*Goal of the exercise*. What you return must match the data below exactly, minus any pictures.

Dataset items
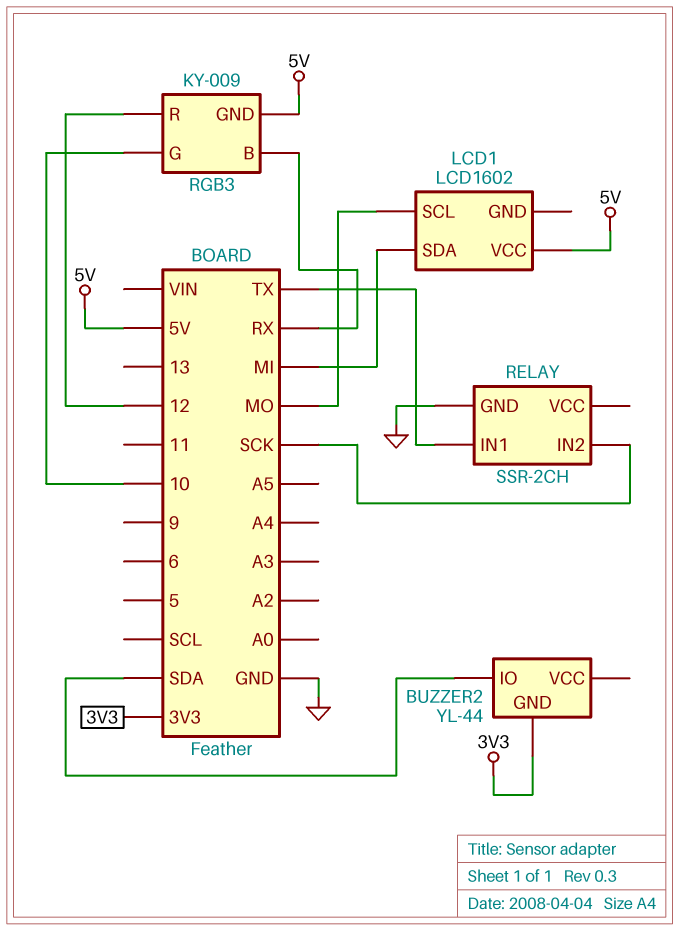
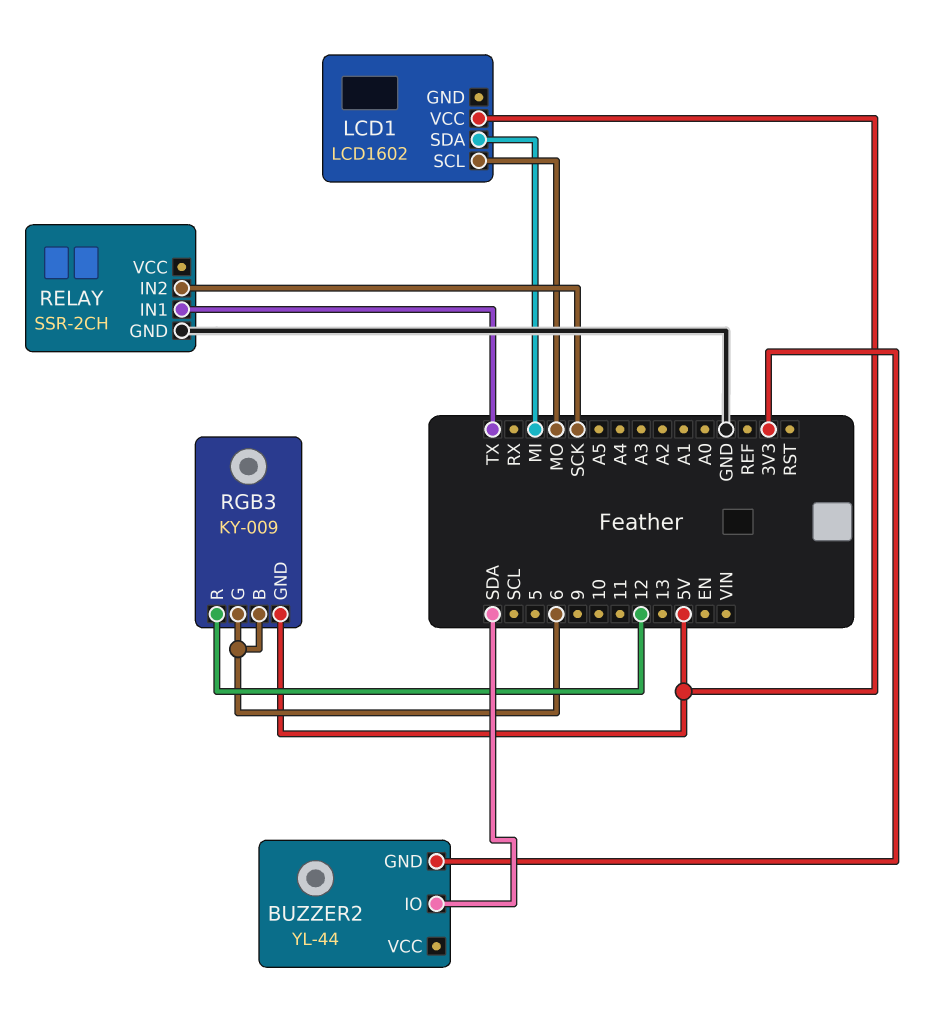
RGB3 pin B: RX -> 6
RGB3 pin G: 10 -> 6

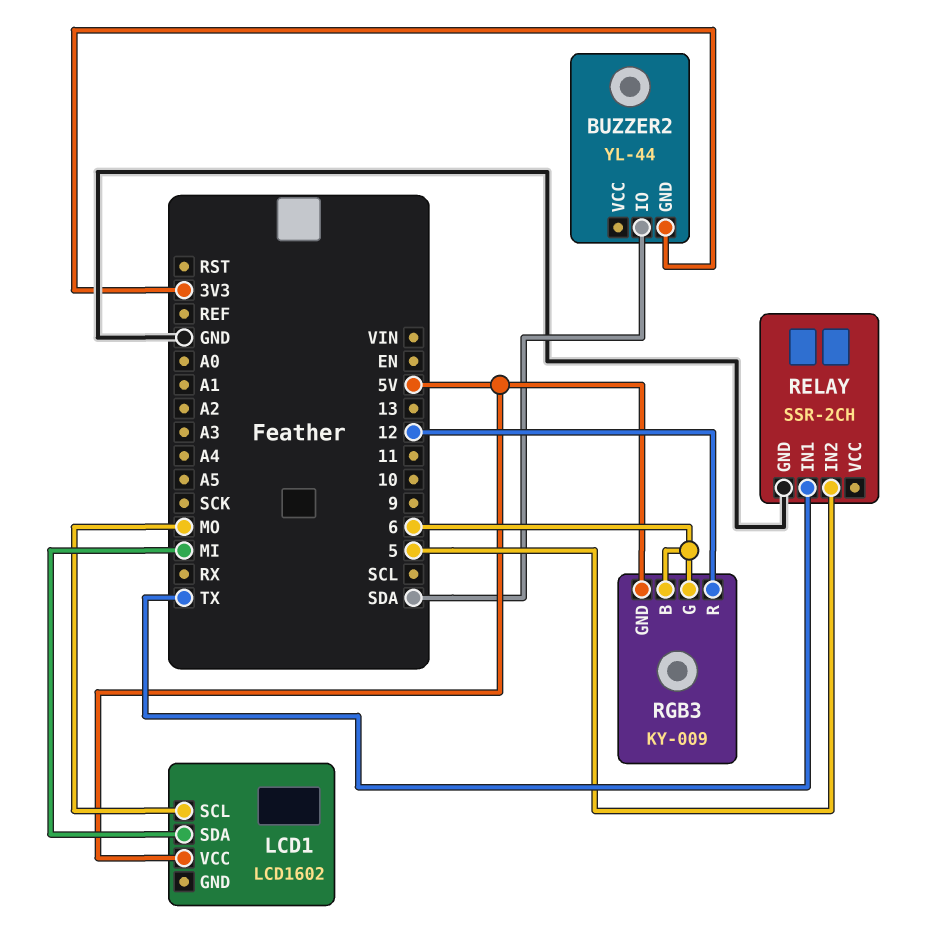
RELAY pin IN2: SCK -> 5

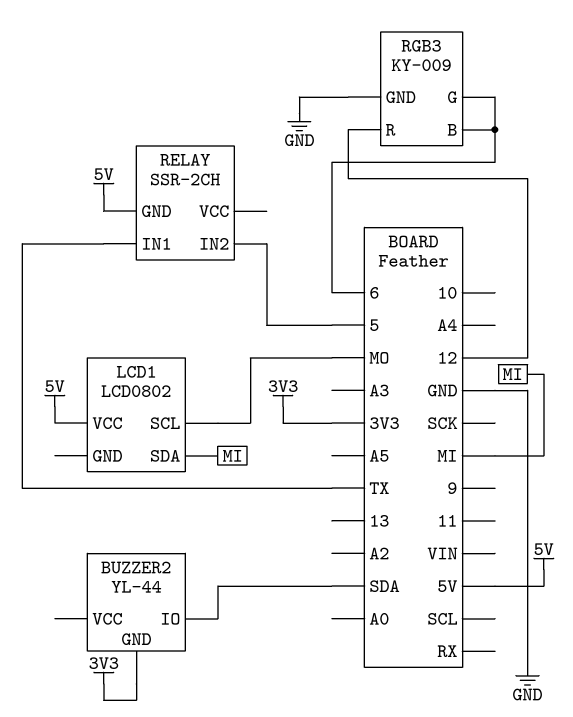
LCD1: LCD1602 -> LCD0802
RELAY pin GND: GND -> 5V
RGB3 pin GND: 5V -> GND

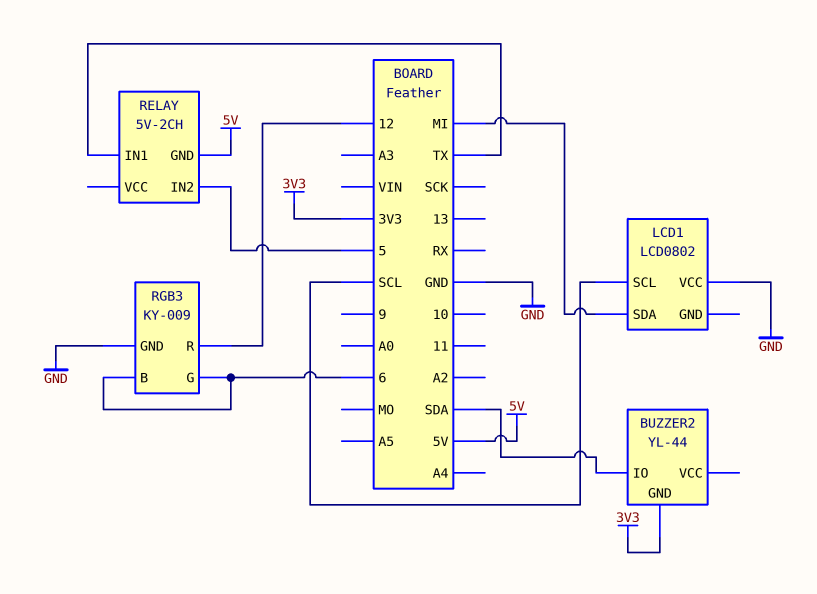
LCD1 pin SCL: MO -> SCL
LCD1 pin VCC: 5V -> GND
RELAY: SSR-2CH -> 5V-2CH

*Task answer*.
RGB3 pin B: RX -> 6
RGB3 pin G: 10 -> 6

RELAY pin IN2: SCK -> 5

LCD1: LCD1602 -> LCD0802
RELAY pin GND: GND -> 5V
RGB3 pin GND: 5V -> GND

LCD1 pin SCL: MO -> SCL
LCD1 pin VCC: 5V -> GND
RELAY: SSR-2CH -> 5V-2CH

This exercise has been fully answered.